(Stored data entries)

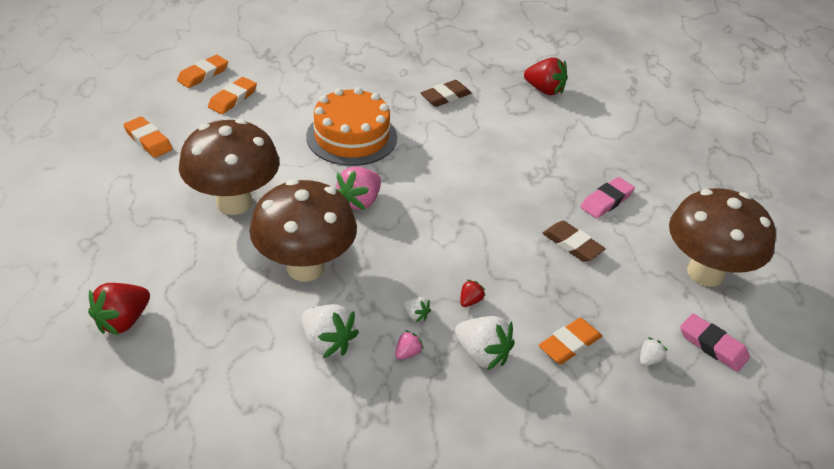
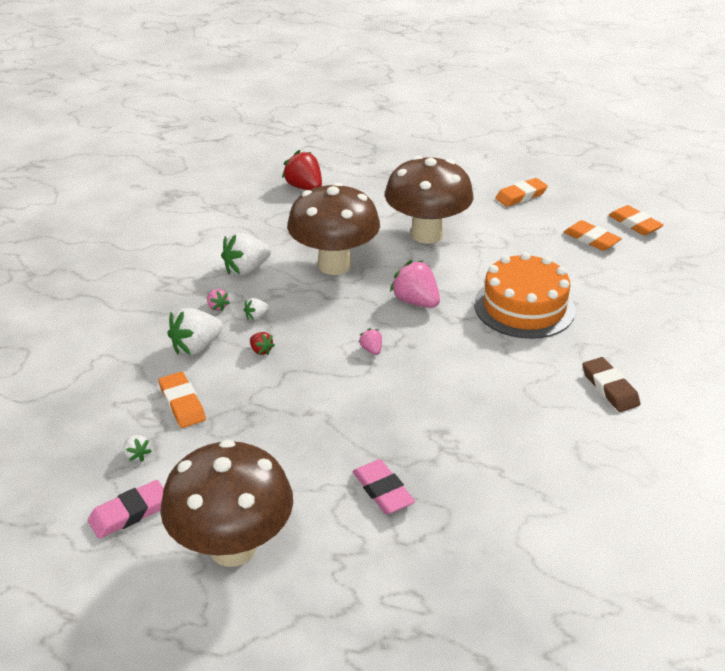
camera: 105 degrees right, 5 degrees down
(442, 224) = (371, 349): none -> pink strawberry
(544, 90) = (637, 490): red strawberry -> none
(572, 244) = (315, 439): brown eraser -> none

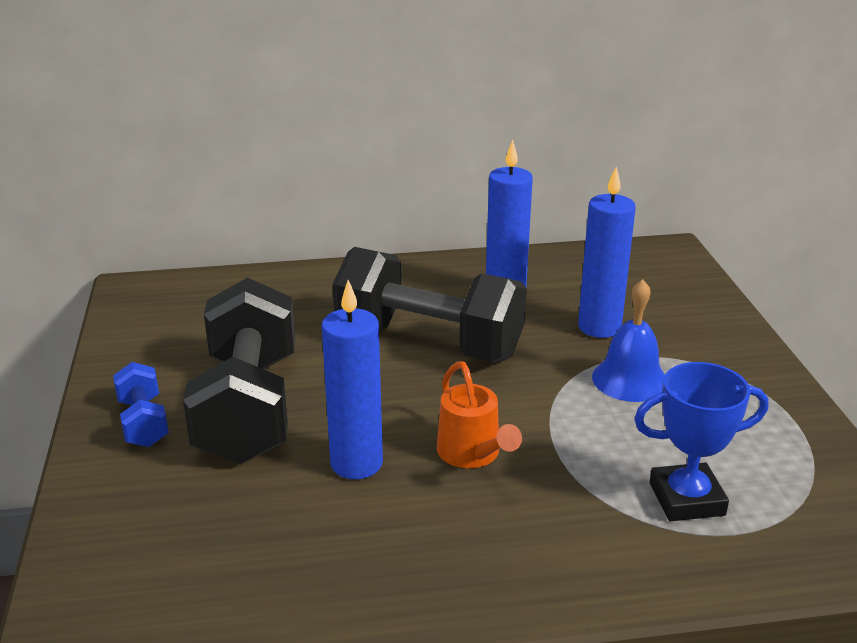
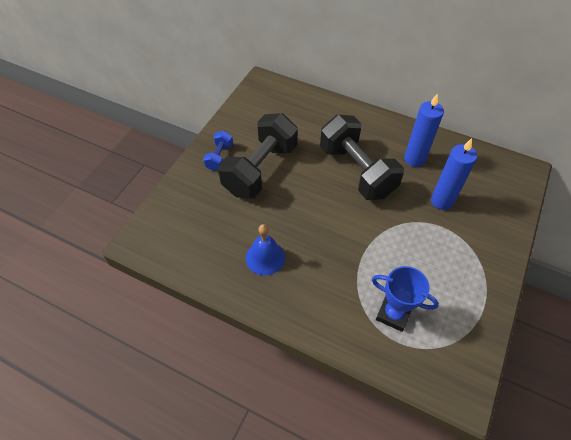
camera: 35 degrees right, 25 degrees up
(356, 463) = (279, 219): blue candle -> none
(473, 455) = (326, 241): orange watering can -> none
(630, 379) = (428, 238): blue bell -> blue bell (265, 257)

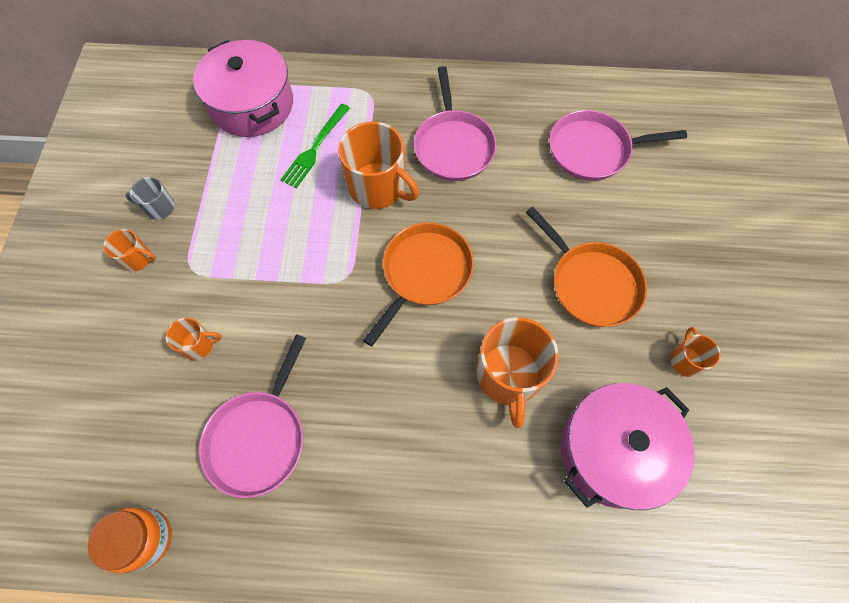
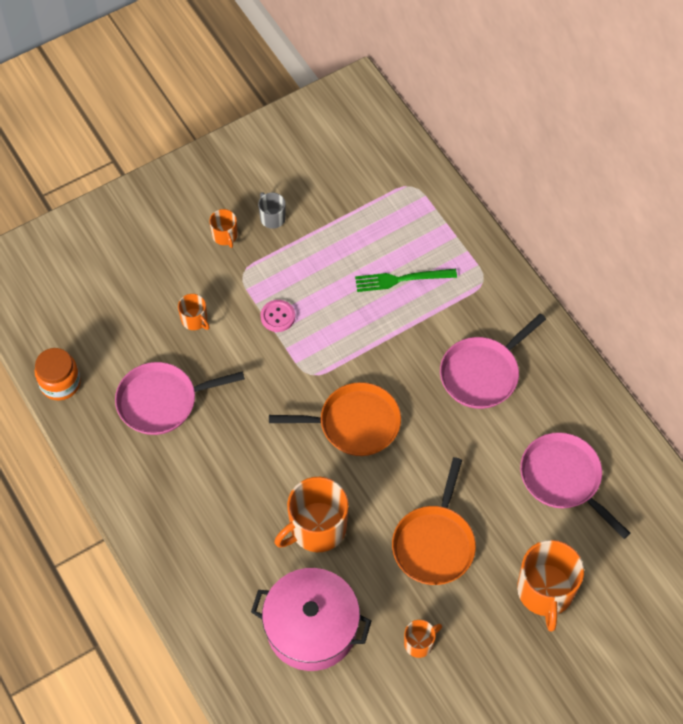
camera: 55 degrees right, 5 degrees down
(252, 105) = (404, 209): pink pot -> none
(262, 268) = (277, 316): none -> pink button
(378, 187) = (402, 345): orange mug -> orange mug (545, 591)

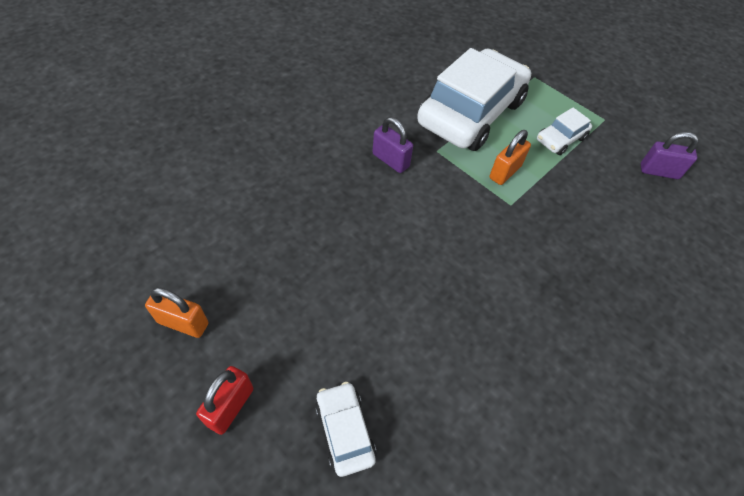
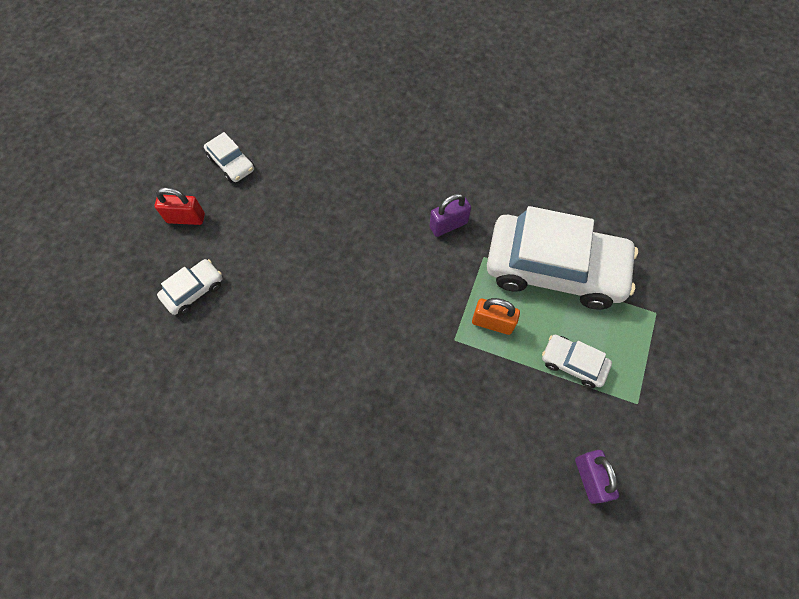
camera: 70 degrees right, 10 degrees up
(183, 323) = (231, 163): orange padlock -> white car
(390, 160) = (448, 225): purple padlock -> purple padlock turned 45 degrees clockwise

EXERCISE PROMPT: Write out all the entries word for word, but drop the pictures.

OUTPUT BELOW:
camera: 105 degrees right, 5 degrees down
(442, 224) = (371, 349): none -> pink strawberry
(544, 90) = (637, 490): red strawberry -> none
(572, 244) = (315, 439): brown eraser -> none

camera: 35 degrees right, 25 degrees up
(356, 463) = (279, 219): blue candle -> none
(473, 455) = (326, 241): orange watering can -> none
(630, 379) = (428, 238): blue bell -> blue bell (265, 257)

camera: 55 degrees right, 5 degrees down
(252, 105) = (404, 209): pink pot -> none
(262, 268) = (277, 316): none -> pink button
(378, 187) = (402, 345): orange mug -> orange mug (545, 591)

camera: 70 degrees right, 10 degrees up
(183, 323) = (231, 163): orange padlock -> white car
(390, 160) = (448, 225): purple padlock -> purple padlock turned 45 degrees clockwise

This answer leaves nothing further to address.